-- start of Given data --

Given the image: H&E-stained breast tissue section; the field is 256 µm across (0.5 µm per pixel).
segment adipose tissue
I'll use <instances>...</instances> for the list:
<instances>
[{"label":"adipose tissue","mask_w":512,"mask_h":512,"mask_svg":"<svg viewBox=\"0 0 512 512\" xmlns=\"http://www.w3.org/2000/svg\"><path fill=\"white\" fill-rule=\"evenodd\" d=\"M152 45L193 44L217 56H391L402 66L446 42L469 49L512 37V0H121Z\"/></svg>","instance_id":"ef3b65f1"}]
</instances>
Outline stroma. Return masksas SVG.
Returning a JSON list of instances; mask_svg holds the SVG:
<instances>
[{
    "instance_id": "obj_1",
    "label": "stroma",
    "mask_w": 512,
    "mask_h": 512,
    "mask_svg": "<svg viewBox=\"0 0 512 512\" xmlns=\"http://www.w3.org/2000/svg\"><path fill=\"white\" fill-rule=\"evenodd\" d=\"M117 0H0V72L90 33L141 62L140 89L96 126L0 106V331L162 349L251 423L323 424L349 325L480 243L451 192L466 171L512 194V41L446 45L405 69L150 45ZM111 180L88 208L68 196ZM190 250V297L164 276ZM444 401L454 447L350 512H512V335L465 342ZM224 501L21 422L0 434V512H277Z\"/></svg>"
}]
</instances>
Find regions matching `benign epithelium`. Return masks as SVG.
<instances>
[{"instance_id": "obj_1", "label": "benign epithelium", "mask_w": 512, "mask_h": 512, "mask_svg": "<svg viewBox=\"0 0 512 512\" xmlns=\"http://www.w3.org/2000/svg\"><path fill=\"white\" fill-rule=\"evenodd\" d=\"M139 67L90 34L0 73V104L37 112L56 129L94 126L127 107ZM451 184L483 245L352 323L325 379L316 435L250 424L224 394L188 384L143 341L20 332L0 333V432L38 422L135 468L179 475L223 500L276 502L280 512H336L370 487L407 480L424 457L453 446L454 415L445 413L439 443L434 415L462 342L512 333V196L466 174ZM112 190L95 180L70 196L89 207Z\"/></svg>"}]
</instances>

-- end of Given data --

§ Set problem:
Print again each line of the listing above, exactly as it appears.

§ Exercise result:
Given the image: H&E-stained breast tissue section; the field is 256 µm across (0.5 µm per pixel).
segment adipose tissue
I'll use <instances>...</instances> for the list:
<instances>
[{"label":"adipose tissue","mask_w":512,"mask_h":512,"mask_svg":"<svg viewBox=\"0 0 512 512\" xmlns=\"http://www.w3.org/2000/svg\"><path fill=\"white\" fill-rule=\"evenodd\" d=\"M152 45L193 44L217 56H391L402 66L446 42L469 49L512 37V0H121Z\"/></svg>","instance_id":"ef3b65f1"}]
</instances>
Outline stroma. Return masksas SVG.
Returning a JSON list of instances; mask_svg holds the SVG:
<instances>
[{
    "instance_id": "obj_1",
    "label": "stroma",
    "mask_w": 512,
    "mask_h": 512,
    "mask_svg": "<svg viewBox=\"0 0 512 512\" xmlns=\"http://www.w3.org/2000/svg\"><path fill=\"white\" fill-rule=\"evenodd\" d=\"M117 0H0V72L90 33L141 62L140 89L96 126L0 106V331L162 349L251 423L323 424L349 325L480 243L451 192L466 171L512 194V41L446 45L405 69L150 45ZM111 180L88 208L68 196ZM190 250V297L164 276ZM444 401L454 447L350 512H512V335L465 342ZM224 501L21 422L0 434V512H277Z\"/></svg>"
}]
</instances>
Find regions matching `benign epithelium`. Return masks as SVG.
<instances>
[{"instance_id": "obj_1", "label": "benign epithelium", "mask_w": 512, "mask_h": 512, "mask_svg": "<svg viewBox=\"0 0 512 512\" xmlns=\"http://www.w3.org/2000/svg\"><path fill=\"white\" fill-rule=\"evenodd\" d=\"M139 67L90 34L0 73V104L37 112L56 129L94 126L127 107ZM451 184L483 245L352 323L325 379L316 435L250 424L224 394L188 384L143 341L20 332L0 333V432L38 422L135 468L179 475L223 500L276 502L280 512H336L370 487L407 480L424 457L453 446L454 415L445 413L439 443L434 415L462 342L512 333V196L466 174ZM112 190L95 180L70 196L89 207Z\"/></svg>"}]
</instances>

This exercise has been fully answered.